About this task |
Among the records that follow, how many lines include the string "tile"? Only the number is wanted.

Supplied material |
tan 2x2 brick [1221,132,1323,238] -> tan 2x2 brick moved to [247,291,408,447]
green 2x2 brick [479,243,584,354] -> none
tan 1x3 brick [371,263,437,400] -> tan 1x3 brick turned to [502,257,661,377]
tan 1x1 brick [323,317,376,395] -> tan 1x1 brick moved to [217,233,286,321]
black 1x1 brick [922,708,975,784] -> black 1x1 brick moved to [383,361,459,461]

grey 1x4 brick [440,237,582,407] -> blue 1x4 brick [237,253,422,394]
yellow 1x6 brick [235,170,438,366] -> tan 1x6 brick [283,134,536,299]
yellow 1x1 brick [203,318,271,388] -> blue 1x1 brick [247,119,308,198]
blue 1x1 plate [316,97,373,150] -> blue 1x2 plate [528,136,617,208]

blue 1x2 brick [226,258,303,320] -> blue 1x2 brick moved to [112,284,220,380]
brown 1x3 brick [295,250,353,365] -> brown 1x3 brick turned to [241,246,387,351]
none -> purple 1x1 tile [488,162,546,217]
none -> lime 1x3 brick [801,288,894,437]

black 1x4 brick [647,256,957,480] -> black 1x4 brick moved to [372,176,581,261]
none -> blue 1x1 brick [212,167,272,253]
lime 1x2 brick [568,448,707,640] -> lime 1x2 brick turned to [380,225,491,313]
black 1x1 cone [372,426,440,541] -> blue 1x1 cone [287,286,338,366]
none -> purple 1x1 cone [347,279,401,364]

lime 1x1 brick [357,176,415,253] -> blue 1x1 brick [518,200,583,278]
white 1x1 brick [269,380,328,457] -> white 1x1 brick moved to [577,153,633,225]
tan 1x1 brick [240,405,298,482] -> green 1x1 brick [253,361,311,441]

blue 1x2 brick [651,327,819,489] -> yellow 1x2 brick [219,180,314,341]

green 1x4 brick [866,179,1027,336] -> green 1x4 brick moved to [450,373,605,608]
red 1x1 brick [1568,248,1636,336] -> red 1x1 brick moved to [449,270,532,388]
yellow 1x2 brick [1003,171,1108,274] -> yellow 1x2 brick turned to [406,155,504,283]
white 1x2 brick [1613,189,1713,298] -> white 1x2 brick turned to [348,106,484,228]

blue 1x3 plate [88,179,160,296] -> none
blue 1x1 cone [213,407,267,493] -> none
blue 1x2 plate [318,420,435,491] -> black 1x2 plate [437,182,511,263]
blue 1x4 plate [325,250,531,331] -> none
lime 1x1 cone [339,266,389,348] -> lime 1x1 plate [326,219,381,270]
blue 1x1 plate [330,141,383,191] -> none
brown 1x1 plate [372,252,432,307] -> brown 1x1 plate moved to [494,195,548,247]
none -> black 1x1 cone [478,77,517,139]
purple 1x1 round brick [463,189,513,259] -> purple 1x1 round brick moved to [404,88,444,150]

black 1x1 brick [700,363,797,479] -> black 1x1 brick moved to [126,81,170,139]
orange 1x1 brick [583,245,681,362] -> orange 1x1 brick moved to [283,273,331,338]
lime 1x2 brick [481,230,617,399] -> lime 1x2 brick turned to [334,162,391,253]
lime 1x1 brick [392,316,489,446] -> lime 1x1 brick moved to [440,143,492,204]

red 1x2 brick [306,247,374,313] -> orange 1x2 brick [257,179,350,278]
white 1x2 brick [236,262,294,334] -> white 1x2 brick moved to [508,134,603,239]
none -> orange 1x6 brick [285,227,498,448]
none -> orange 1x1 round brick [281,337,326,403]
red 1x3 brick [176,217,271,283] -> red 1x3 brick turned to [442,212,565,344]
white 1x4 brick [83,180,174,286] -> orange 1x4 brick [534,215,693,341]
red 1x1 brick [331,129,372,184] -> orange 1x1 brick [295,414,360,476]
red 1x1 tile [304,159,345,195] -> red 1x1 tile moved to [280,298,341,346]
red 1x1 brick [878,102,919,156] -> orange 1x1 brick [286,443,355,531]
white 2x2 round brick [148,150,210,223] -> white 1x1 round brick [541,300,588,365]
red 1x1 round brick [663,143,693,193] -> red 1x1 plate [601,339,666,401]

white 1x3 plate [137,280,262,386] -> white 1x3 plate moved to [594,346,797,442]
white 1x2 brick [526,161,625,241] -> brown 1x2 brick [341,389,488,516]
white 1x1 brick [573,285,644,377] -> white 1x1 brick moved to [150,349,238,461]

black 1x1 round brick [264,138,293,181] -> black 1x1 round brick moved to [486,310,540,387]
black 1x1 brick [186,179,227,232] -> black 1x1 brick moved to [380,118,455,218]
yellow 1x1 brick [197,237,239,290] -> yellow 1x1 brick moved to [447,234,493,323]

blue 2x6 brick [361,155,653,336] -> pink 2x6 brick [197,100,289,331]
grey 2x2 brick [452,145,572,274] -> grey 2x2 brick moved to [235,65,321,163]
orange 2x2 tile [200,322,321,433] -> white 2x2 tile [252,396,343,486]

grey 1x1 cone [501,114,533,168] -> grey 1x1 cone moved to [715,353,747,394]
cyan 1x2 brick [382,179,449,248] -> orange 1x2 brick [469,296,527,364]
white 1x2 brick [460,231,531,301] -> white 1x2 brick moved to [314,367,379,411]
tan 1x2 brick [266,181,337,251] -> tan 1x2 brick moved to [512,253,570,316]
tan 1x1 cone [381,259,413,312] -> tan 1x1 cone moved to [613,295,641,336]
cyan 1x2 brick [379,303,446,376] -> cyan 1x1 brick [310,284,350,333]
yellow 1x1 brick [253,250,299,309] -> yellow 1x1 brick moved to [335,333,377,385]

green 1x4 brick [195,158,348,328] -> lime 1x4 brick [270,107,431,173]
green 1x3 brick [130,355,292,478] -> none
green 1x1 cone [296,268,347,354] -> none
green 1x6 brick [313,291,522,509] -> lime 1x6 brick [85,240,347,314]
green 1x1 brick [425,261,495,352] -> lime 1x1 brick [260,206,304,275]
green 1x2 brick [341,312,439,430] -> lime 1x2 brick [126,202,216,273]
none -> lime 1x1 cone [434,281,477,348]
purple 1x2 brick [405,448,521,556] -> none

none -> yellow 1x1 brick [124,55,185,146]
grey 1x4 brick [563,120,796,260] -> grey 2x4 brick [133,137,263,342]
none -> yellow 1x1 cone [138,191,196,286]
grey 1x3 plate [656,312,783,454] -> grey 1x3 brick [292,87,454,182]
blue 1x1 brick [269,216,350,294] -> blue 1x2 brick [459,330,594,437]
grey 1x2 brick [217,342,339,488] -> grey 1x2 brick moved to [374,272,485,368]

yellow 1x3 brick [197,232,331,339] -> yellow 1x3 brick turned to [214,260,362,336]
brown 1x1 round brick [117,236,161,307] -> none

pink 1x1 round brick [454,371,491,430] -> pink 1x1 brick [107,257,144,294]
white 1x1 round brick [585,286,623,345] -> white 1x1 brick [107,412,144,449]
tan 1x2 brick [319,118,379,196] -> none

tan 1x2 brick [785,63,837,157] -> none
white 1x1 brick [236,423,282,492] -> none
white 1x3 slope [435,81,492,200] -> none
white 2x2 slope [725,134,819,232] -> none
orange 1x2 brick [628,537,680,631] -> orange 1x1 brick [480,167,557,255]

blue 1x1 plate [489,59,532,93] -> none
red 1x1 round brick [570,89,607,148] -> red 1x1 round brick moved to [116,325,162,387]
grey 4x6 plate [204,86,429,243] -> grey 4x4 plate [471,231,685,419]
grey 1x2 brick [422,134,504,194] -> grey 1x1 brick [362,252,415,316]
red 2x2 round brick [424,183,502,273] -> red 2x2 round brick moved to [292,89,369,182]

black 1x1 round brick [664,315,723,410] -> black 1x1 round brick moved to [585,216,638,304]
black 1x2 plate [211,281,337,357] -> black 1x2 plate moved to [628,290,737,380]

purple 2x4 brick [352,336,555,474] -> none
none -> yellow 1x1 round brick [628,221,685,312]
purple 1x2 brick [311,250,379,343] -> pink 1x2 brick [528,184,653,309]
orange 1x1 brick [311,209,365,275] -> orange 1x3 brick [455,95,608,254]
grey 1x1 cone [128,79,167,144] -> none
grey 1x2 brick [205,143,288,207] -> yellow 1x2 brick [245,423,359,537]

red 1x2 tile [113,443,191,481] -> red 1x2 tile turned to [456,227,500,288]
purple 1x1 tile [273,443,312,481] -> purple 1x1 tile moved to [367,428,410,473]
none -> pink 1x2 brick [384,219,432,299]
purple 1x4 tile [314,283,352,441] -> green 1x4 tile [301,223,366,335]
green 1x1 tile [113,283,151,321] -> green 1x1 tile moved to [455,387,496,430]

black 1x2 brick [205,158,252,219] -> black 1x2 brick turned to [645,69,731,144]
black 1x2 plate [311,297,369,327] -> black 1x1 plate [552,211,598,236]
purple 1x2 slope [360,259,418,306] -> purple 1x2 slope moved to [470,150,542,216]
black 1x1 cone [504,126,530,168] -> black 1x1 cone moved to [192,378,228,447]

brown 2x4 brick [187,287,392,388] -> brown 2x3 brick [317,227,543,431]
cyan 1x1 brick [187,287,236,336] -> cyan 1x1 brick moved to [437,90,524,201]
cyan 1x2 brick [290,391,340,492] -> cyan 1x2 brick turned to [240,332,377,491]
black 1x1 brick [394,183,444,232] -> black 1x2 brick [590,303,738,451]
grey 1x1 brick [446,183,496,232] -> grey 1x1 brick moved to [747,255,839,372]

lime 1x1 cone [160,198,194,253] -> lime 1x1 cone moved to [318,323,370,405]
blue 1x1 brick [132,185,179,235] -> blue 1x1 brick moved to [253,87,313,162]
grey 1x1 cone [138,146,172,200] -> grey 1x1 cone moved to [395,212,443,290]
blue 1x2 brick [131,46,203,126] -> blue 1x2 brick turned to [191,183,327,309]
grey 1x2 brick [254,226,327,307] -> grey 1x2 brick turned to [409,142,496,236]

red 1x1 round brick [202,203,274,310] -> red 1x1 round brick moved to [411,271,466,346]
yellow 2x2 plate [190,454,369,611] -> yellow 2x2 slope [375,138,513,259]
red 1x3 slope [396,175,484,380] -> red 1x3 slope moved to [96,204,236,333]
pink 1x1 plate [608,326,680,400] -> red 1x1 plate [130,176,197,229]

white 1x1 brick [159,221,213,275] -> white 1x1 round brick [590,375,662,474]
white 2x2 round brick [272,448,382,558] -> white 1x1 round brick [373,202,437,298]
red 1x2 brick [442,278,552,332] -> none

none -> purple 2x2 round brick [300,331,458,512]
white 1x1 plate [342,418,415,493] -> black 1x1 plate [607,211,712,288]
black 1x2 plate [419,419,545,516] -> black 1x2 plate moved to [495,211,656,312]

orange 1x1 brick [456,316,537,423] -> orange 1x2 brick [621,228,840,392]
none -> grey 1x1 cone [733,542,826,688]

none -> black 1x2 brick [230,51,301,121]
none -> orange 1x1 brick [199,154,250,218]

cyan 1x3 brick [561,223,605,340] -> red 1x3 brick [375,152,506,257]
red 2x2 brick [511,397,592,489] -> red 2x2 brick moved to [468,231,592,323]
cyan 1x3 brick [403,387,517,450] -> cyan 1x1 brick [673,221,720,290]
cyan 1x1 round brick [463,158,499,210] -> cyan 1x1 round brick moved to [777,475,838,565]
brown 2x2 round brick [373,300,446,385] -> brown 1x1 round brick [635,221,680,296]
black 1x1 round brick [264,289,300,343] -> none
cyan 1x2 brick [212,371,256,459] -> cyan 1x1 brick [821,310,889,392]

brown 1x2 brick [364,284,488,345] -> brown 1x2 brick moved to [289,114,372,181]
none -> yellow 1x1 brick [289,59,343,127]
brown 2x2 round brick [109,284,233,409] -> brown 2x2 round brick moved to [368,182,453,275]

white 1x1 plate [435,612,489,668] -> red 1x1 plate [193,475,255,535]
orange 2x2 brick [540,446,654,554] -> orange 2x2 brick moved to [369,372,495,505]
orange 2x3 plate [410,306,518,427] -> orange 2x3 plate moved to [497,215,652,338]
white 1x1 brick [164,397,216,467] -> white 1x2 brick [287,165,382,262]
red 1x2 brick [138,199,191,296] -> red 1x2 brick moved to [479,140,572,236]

Answer for the task |
7